[Source information — start]
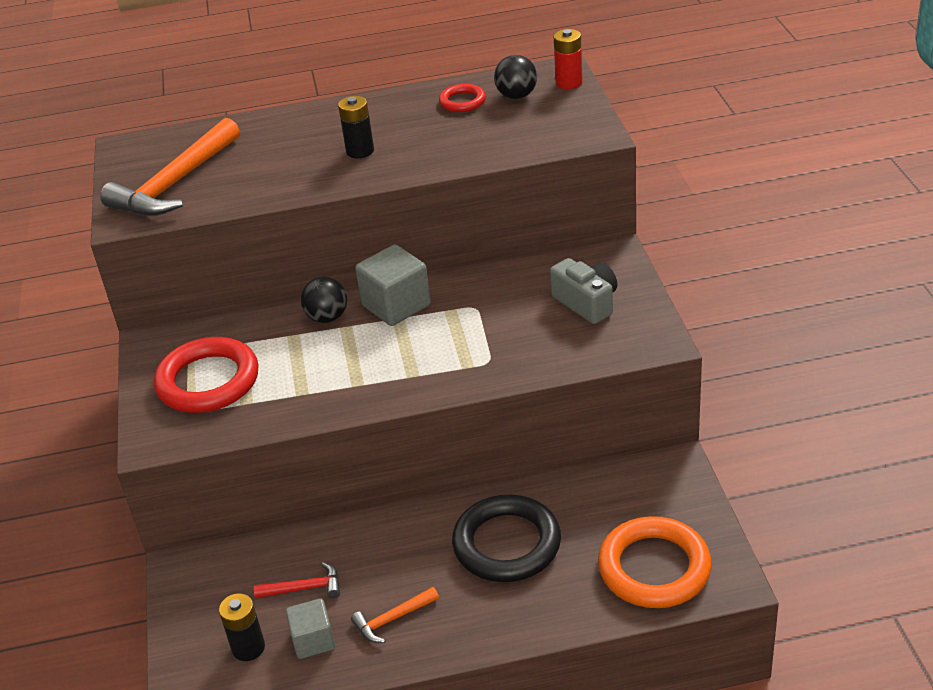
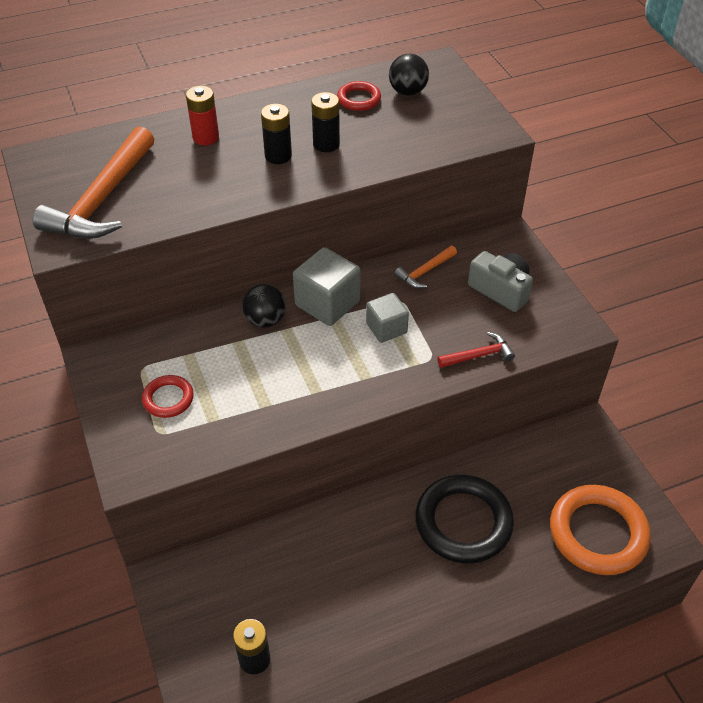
camera: 15 degrees left, 10 degrees up
(208, 381) = (168, 399): red ring -> red ring, size x0.51
(304, 588) = (291, 588): red hammer -> red hammer (478, 355)
(313, 640) = (314, 643): grey cube -> grey cube (386, 328)
(392, 619) = (382, 612): orange hammer -> orange hammer (425, 272)
(413, 142) = (326, 144): none -> black battery
(569, 82) = (451, 77): red battery -> red battery (206, 137)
[Source information — finish]
Instructions for the task - Your task is to write out the lines from the one with "(313, 640) = (314, 643): grey" through the end of the records, exactly and with nothing added.

Reply -
(313, 640) = (314, 643): grey cube -> grey cube (386, 328)
(392, 619) = (382, 612): orange hammer -> orange hammer (425, 272)
(413, 142) = (326, 144): none -> black battery
(569, 82) = (451, 77): red battery -> red battery (206, 137)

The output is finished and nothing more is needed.